Records from a data source:
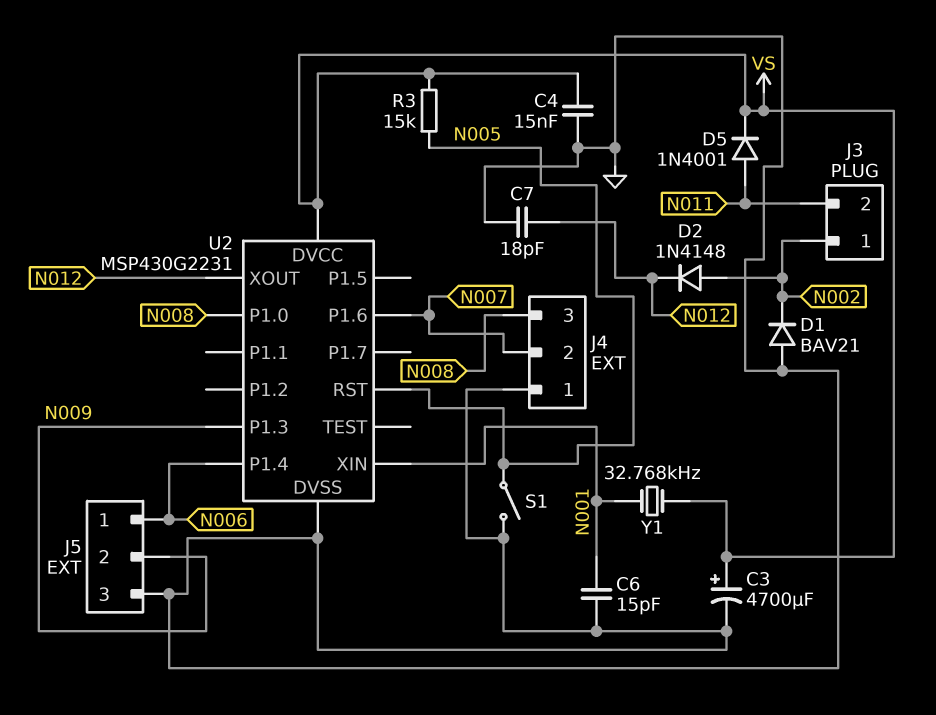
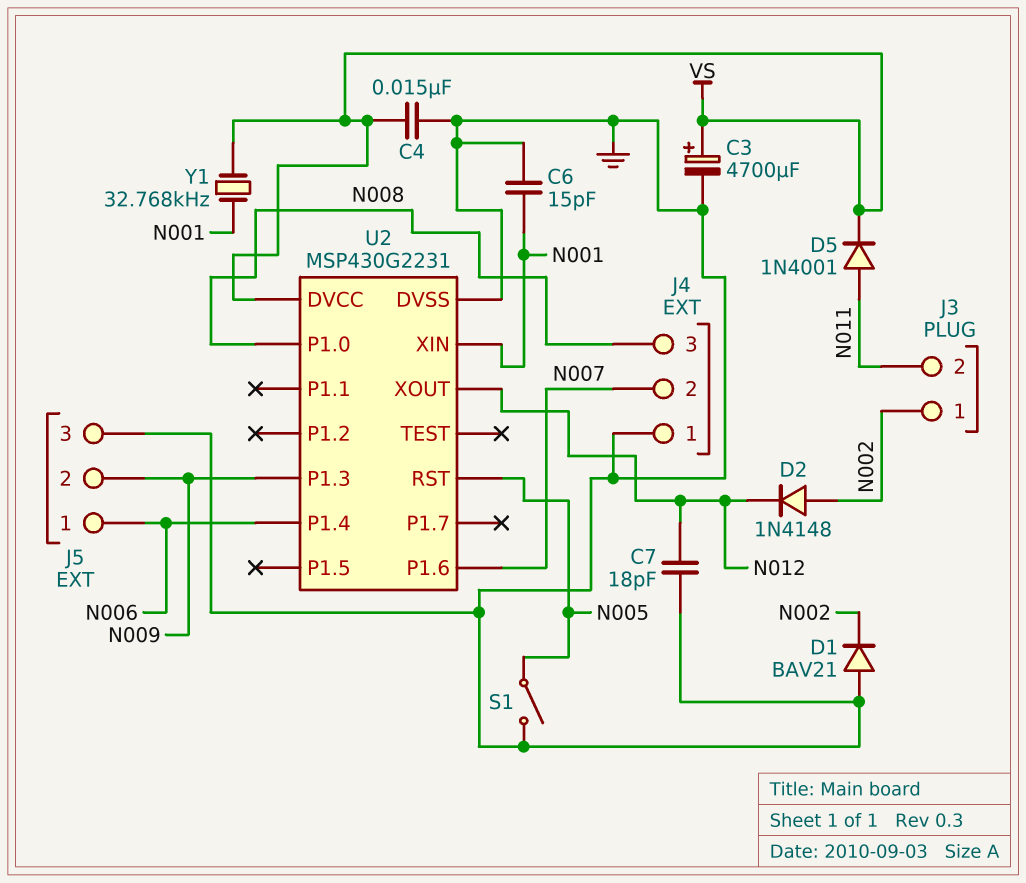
R3: 15k (N005, VS) -> none

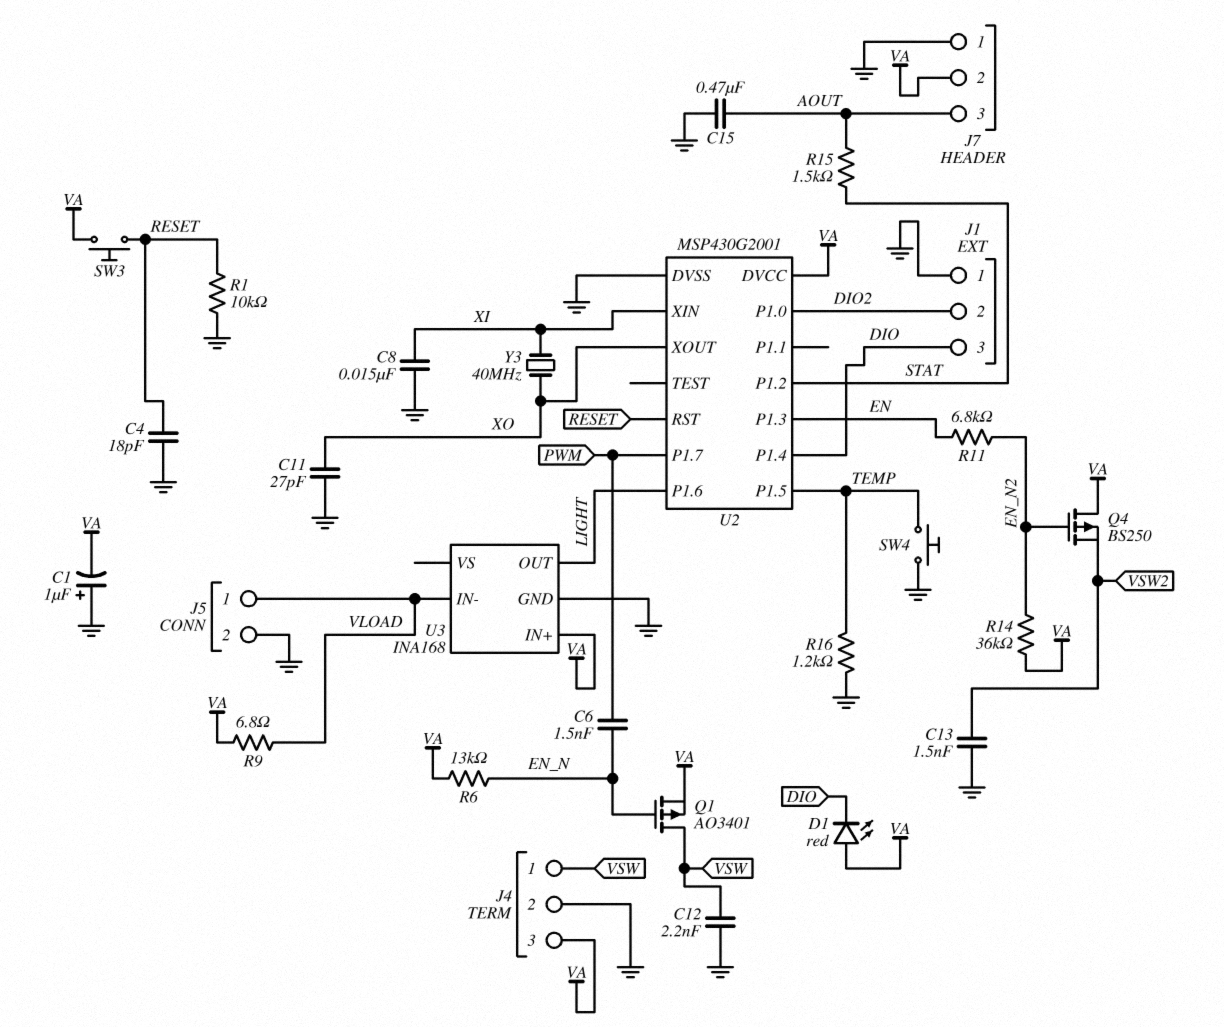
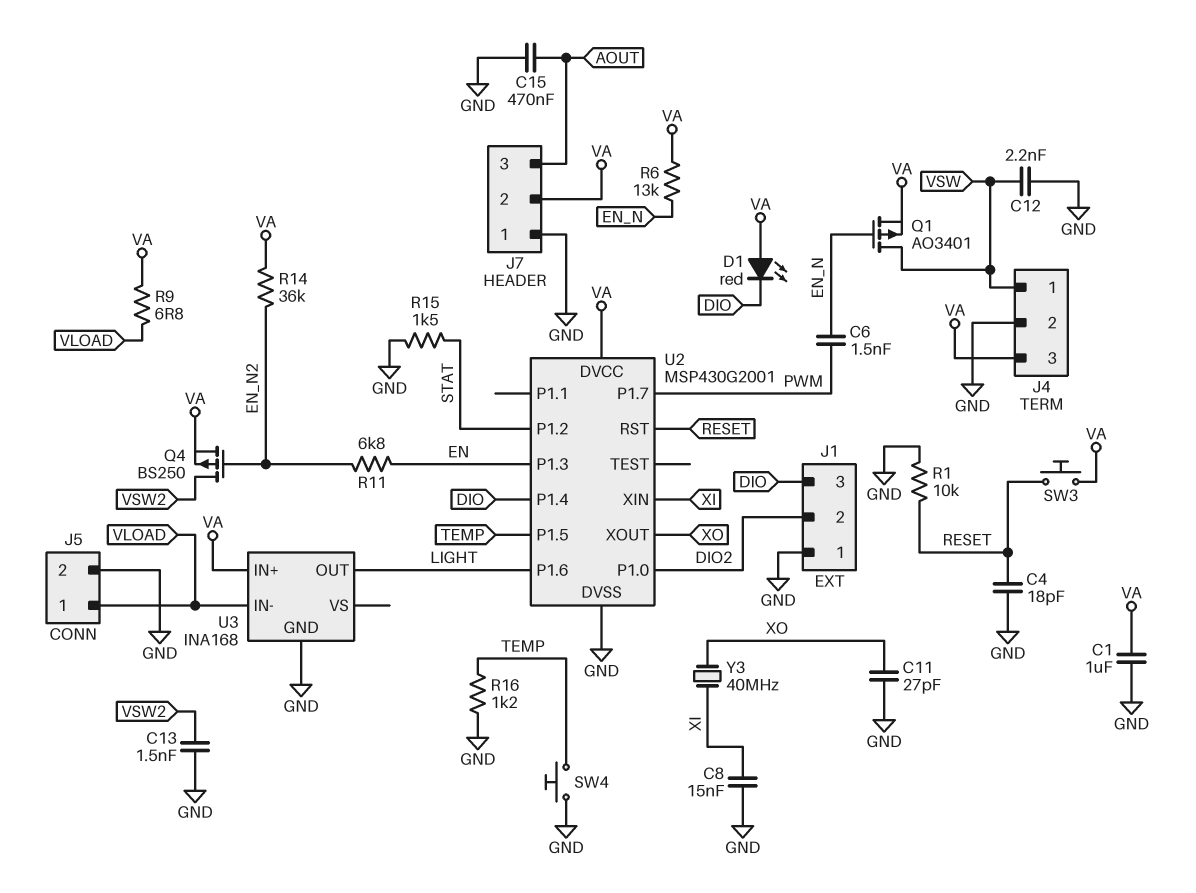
C1: 1uF (plus GND, minus VA) -> 1uF (GND, VA)
Q4: PMOS BS250 (G EN_N2, D VA, S VSW2) -> PMOS BS250 (G EN_N2, D VSW2, S VA)
R15: 1.5k (AOUT, STAT) -> 1.5k (GND, STAT)

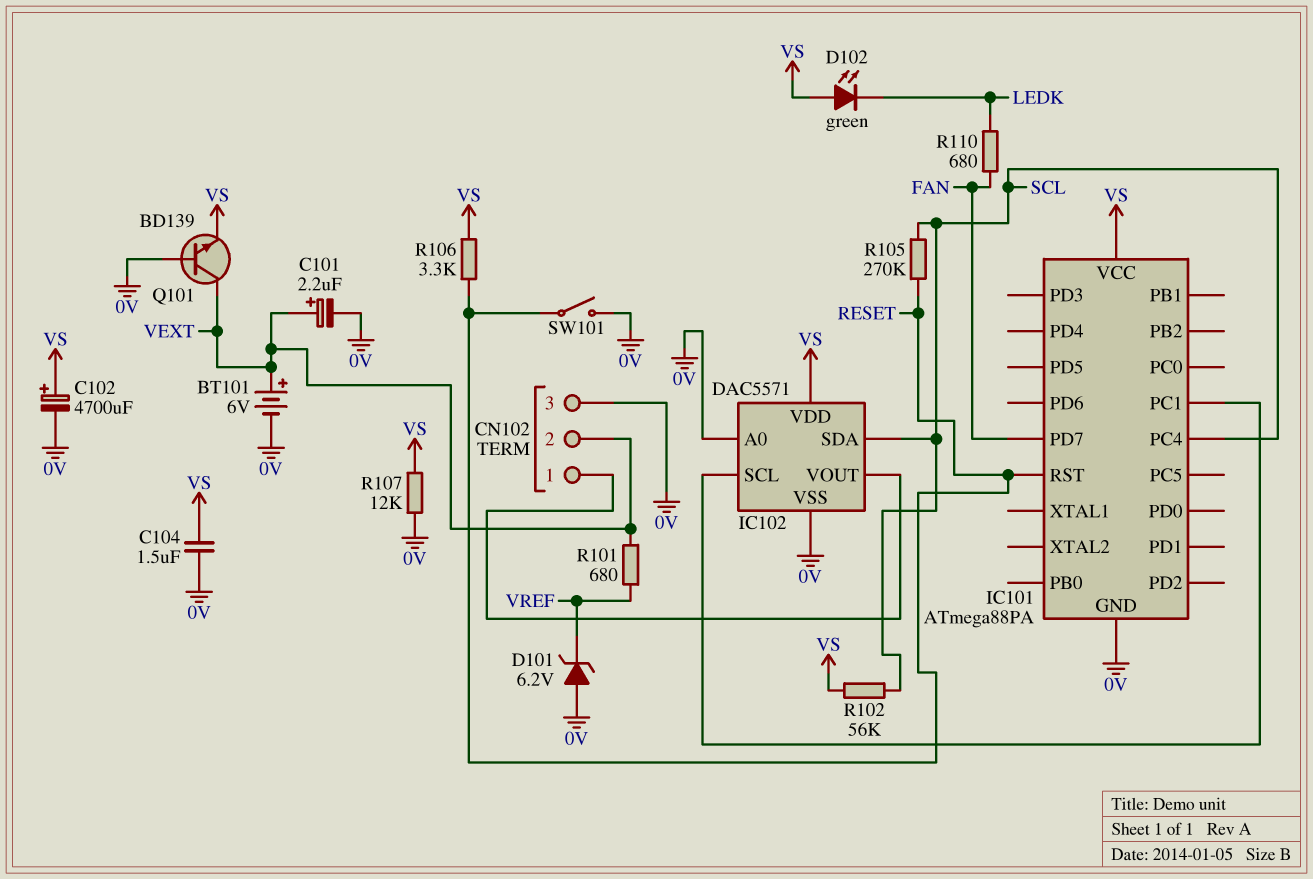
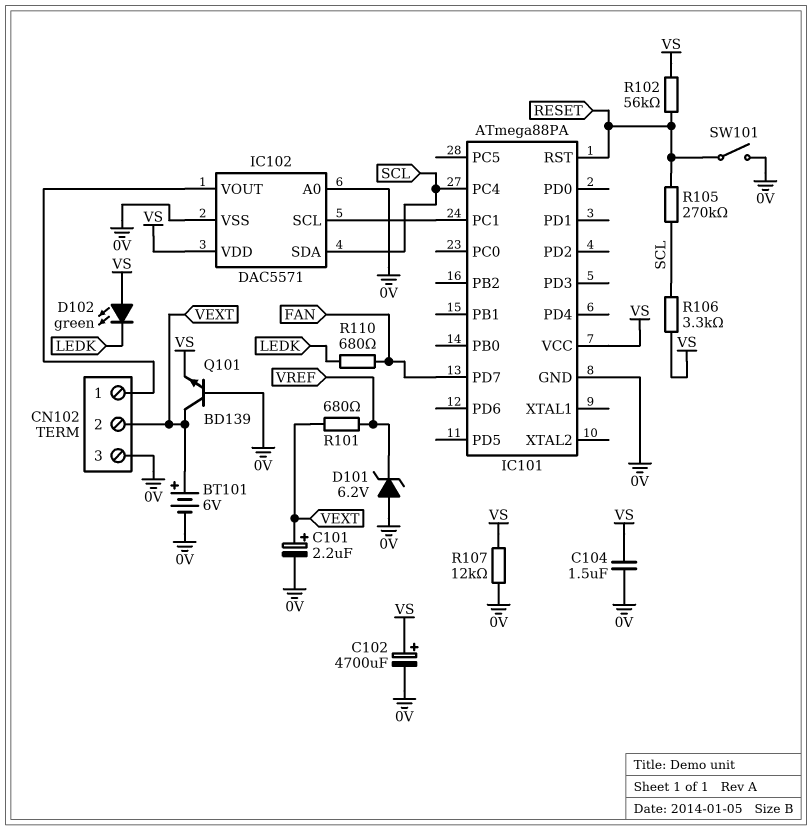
R102: 56k (SCL, VS) -> 56k (RESET, VS)
R106: 3.3k (RESET, VS) -> 3.3k (SCL, VS)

* Task to carry out:
Print all the entries again exactly as written, but without the pictures.

* Completed exercise:
R3: 15k (N005, VS) -> none

C1: 1uF (plus GND, minus VA) -> 1uF (GND, VA)
Q4: PMOS BS250 (G EN_N2, D VA, S VSW2) -> PMOS BS250 (G EN_N2, D VSW2, S VA)
R15: 1.5k (AOUT, STAT) -> 1.5k (GND, STAT)

R102: 56k (SCL, VS) -> 56k (RESET, VS)
R106: 3.3k (RESET, VS) -> 3.3k (SCL, VS)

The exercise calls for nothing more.